Look through the data below and, wherever a line carries the word "strawberry", please copy that line.

Records provided
• • •

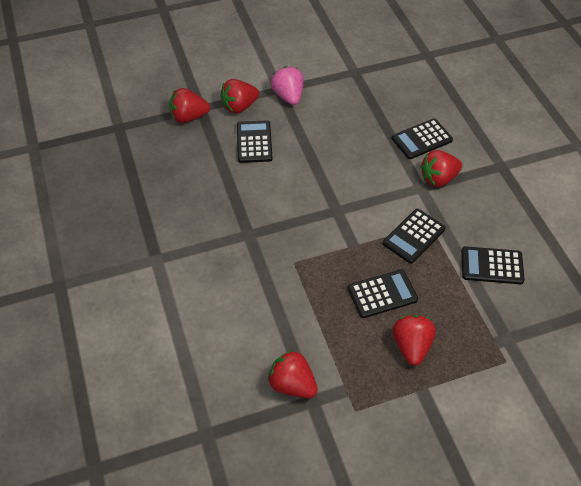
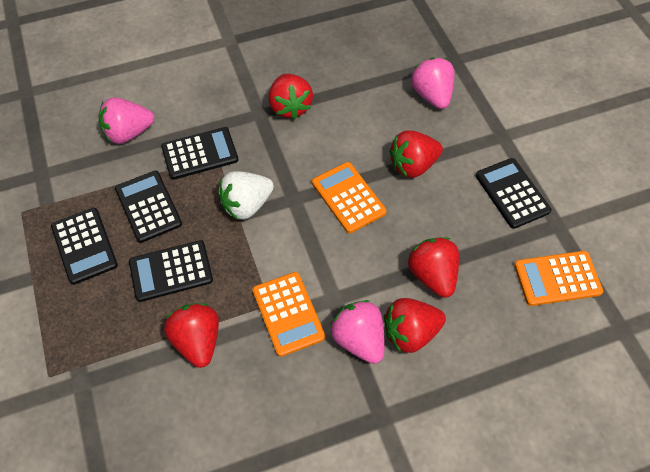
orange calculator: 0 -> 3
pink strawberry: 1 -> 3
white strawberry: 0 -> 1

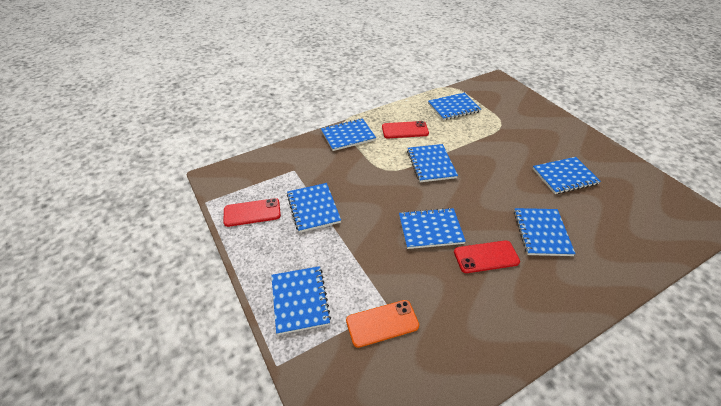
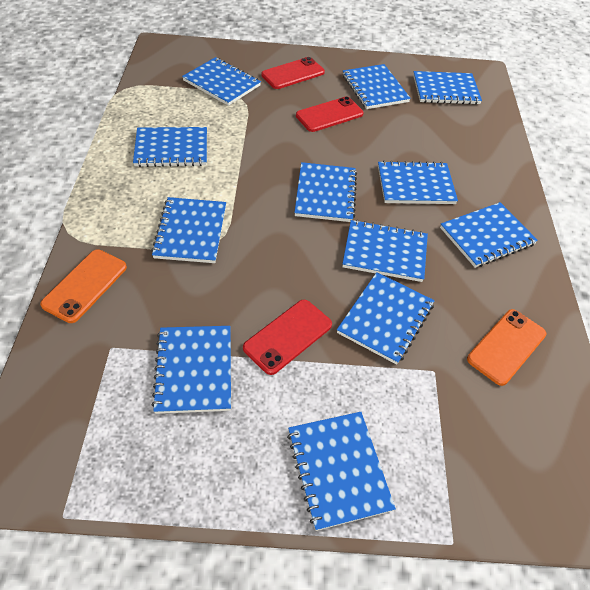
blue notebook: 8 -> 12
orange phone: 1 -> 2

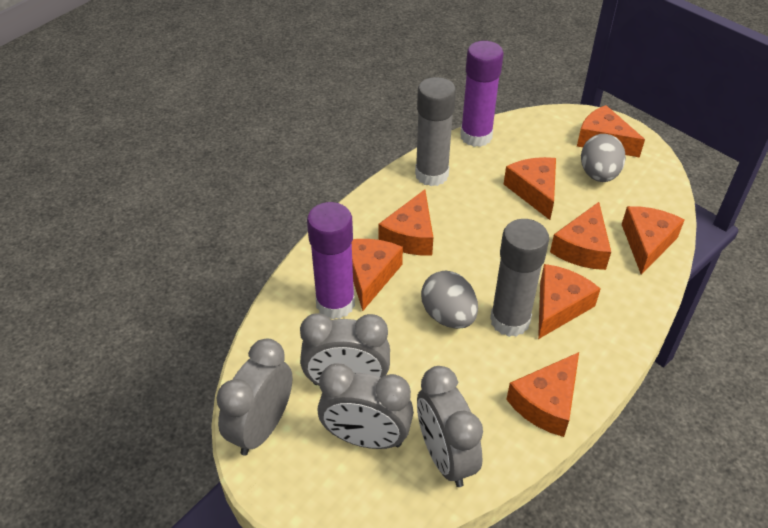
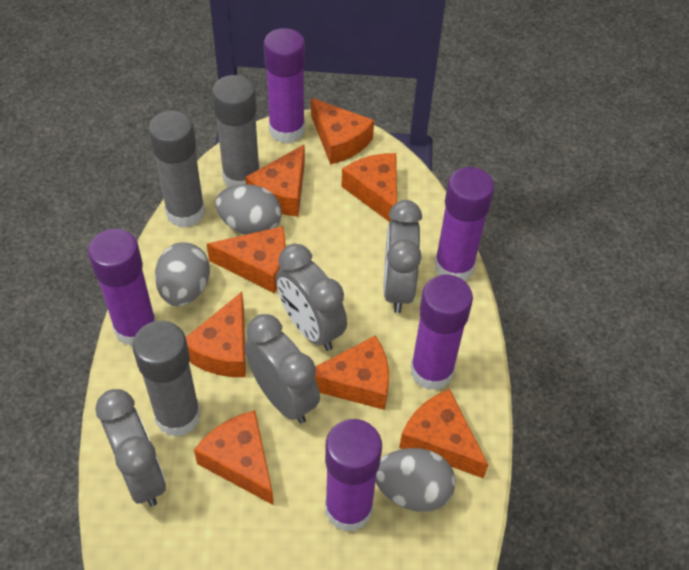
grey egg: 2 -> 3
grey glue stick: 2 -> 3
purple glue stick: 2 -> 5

• • •

Exercise answer
pink strawberry: 1 -> 3
white strawberry: 0 -> 1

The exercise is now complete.